Task to complete:
Please copy out the records below, character for character, from the very start down through the line containing "8: (131, 777)".

Stored data entries:
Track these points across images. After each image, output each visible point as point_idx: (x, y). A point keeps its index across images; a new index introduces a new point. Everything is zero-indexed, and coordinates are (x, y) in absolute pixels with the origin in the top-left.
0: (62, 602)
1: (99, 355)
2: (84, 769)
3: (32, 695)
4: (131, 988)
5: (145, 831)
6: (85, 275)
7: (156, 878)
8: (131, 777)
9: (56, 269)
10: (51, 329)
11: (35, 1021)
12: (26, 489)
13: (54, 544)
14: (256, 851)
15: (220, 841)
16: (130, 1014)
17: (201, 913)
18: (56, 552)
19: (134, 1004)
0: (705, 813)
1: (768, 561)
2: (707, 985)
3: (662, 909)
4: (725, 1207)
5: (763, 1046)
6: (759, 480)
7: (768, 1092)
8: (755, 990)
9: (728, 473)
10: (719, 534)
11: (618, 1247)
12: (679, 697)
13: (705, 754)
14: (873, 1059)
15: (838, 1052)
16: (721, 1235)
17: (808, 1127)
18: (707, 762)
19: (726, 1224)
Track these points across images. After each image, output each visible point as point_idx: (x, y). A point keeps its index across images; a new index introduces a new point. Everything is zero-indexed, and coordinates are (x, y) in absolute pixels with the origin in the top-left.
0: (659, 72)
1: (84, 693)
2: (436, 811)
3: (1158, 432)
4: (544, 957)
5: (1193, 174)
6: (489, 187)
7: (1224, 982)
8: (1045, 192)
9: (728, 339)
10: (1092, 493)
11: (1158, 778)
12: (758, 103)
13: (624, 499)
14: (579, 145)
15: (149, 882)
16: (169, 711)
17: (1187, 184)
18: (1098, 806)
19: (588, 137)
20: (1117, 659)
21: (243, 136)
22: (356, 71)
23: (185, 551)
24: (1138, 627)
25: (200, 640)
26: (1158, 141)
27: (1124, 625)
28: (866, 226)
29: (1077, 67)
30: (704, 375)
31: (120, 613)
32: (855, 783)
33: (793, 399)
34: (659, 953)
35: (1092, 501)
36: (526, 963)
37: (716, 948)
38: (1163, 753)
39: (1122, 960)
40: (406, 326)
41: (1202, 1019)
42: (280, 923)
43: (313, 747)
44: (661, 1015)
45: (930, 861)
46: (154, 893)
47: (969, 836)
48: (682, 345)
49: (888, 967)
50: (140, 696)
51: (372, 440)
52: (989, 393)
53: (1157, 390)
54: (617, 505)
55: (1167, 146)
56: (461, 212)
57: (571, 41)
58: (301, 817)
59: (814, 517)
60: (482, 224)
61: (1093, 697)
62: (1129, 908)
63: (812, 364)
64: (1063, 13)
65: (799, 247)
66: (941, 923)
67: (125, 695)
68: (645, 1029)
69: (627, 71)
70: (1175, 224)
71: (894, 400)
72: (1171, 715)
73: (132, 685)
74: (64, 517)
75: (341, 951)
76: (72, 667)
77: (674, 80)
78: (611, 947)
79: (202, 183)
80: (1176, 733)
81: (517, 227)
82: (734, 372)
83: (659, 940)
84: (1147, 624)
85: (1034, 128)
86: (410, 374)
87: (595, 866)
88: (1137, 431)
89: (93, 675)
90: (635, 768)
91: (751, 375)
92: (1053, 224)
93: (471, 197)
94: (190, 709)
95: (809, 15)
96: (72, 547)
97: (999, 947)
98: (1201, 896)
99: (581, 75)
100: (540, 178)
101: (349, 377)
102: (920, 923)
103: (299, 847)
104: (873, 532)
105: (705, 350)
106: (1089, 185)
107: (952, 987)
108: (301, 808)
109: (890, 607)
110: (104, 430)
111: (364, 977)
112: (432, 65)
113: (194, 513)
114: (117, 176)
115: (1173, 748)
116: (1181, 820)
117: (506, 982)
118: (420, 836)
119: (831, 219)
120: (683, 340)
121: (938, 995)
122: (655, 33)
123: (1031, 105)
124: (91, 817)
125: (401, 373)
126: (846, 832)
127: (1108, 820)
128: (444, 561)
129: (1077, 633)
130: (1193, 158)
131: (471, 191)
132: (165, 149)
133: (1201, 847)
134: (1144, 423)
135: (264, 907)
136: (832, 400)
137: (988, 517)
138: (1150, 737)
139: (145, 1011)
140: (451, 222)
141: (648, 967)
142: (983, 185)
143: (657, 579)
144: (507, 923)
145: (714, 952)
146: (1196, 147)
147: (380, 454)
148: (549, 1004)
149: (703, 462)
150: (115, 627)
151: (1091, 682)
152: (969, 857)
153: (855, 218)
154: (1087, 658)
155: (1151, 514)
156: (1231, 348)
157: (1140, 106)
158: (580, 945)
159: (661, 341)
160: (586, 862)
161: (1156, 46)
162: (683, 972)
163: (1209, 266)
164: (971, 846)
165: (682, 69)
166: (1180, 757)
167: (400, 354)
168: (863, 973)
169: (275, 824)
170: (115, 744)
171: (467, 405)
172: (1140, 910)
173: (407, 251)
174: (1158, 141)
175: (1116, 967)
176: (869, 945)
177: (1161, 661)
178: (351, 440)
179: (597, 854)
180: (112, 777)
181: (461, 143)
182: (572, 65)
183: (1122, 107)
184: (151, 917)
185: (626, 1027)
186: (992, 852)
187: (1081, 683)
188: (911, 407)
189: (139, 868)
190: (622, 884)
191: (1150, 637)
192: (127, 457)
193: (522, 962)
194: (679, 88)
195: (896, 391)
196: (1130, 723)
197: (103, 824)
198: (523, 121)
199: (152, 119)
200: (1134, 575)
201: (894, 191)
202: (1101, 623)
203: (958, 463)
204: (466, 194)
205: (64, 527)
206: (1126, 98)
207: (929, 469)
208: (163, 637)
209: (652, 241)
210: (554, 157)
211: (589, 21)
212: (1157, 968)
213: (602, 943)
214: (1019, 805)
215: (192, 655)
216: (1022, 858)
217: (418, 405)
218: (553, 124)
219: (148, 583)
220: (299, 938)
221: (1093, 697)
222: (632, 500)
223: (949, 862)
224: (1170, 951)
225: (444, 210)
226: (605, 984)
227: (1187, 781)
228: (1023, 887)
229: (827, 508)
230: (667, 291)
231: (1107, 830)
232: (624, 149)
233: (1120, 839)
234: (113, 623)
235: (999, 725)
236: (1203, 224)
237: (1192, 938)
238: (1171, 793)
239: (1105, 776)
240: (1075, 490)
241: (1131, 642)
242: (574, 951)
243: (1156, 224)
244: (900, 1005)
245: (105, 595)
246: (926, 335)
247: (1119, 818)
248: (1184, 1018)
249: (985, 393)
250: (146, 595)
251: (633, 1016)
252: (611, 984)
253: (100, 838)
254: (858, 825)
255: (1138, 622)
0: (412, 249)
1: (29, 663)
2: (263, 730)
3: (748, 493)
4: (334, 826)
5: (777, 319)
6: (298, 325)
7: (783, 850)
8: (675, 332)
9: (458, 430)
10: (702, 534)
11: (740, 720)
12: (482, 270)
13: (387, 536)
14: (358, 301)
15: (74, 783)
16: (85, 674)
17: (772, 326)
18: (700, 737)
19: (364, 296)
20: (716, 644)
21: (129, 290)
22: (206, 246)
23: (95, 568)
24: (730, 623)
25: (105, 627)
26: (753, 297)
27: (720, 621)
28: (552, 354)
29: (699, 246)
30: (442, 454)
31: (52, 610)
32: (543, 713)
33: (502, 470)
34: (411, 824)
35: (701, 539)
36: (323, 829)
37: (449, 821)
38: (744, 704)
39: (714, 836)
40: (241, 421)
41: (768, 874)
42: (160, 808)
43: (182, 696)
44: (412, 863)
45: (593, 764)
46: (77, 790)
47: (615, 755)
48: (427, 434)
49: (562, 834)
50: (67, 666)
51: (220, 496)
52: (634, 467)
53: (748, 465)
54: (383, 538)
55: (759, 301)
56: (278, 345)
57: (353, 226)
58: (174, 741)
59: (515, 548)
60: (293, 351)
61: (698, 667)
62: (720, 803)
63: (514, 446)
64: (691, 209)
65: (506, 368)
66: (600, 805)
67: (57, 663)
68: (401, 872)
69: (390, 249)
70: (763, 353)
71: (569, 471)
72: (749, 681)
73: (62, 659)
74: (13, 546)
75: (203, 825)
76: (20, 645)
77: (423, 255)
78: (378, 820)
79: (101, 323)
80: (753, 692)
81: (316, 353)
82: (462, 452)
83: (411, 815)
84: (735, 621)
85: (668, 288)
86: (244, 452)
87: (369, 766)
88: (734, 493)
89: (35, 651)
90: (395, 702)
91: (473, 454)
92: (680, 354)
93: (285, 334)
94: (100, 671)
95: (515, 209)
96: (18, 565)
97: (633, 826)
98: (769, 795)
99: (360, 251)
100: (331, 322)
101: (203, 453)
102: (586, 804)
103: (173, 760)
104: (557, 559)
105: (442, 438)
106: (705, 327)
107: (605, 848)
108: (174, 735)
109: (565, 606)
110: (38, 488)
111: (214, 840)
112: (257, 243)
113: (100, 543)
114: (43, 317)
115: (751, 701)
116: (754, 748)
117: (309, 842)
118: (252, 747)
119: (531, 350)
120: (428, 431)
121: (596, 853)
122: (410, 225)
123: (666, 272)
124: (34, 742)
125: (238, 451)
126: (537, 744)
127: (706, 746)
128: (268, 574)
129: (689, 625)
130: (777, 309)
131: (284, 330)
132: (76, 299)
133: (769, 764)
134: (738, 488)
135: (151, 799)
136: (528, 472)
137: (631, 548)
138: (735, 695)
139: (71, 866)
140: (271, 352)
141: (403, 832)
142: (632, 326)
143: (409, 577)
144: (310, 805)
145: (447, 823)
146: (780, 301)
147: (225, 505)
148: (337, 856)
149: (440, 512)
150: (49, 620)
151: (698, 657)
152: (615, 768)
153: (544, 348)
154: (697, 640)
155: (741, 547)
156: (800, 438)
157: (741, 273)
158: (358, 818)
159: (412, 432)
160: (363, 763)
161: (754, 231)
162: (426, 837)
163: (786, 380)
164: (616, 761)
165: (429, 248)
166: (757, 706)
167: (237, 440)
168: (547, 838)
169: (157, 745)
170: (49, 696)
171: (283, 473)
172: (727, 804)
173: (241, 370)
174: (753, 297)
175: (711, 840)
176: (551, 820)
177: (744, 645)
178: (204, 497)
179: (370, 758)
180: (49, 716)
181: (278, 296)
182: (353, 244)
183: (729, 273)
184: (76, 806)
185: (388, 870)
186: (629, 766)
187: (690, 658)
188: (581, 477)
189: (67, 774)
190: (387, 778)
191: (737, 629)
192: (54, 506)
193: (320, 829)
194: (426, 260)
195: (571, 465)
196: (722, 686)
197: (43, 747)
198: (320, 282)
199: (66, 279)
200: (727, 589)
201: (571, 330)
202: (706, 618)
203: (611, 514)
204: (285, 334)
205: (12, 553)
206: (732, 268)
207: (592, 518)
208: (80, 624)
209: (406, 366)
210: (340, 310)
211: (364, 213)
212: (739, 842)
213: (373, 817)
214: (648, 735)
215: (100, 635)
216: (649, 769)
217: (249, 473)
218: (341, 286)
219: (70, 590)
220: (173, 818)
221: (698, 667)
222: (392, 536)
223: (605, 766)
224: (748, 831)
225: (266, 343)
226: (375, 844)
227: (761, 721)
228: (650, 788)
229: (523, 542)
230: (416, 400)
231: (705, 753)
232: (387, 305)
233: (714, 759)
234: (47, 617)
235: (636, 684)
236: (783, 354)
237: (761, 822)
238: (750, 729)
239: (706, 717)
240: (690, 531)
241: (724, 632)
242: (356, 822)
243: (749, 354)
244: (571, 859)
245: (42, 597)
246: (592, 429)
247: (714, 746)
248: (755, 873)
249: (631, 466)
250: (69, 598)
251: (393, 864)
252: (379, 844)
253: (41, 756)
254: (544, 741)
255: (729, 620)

Exercise solution:
Track these points across images. After each image, output each visible point as point_idx: (x, y). A point keeps its index across images; a new index introduces a new point. Everything is zero-indexed, and coordinates are (x, y) in absolute pixels with the origin in the top-left.
0: (62, 602)
1: (99, 355)
2: (84, 769)
3: (32, 695)
4: (131, 988)
5: (145, 831)
6: (85, 275)
7: (156, 878)
8: (131, 777)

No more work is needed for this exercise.